[Object state comparisons]
• • • •

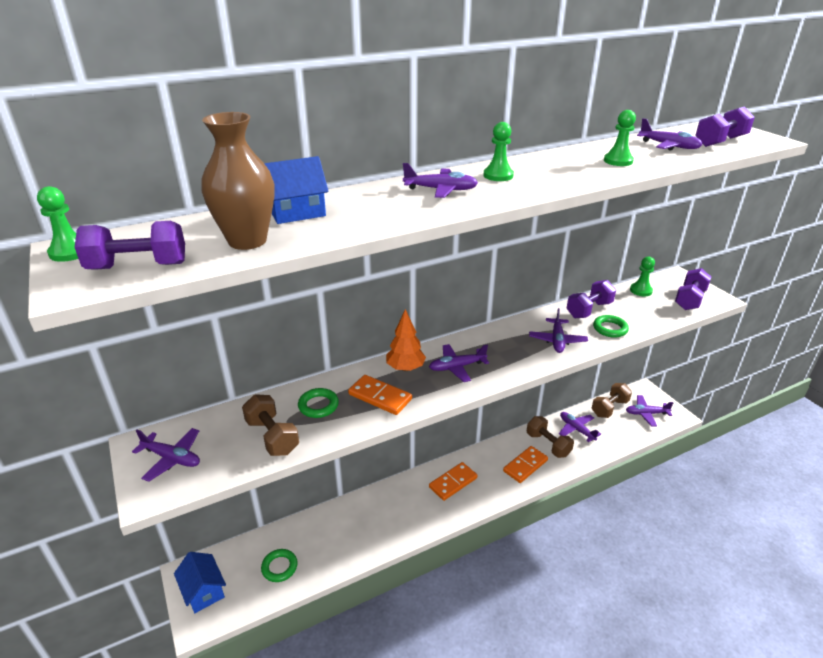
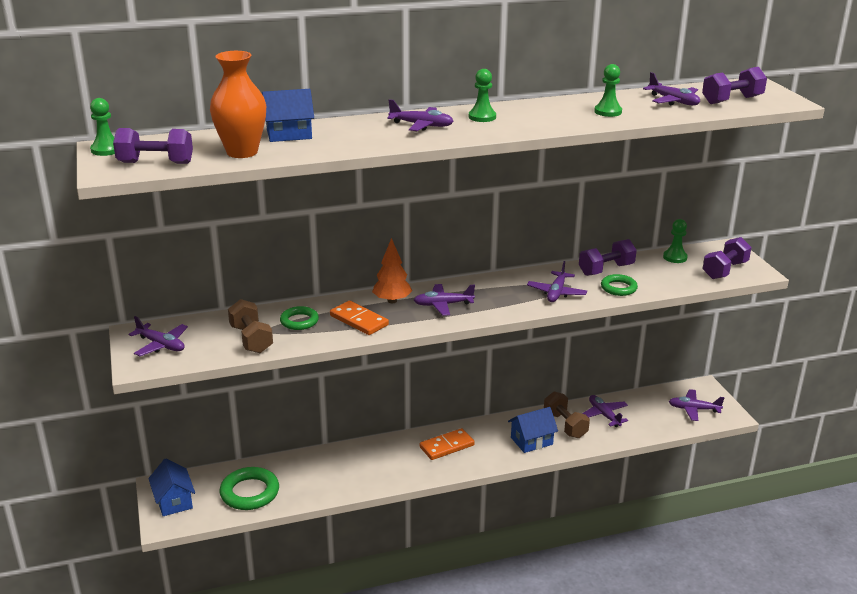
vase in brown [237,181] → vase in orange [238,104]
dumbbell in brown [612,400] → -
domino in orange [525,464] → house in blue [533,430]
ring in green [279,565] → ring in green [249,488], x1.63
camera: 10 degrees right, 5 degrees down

• • • •

The records above are to be transcribed in full, with images omitted.

_Task output_:
vase in brown [237,181] → vase in orange [238,104]
dumbbell in brown [612,400] → -
domino in orange [525,464] → house in blue [533,430]
ring in green [279,565] → ring in green [249,488], x1.63
camera: 10 degrees right, 5 degrees down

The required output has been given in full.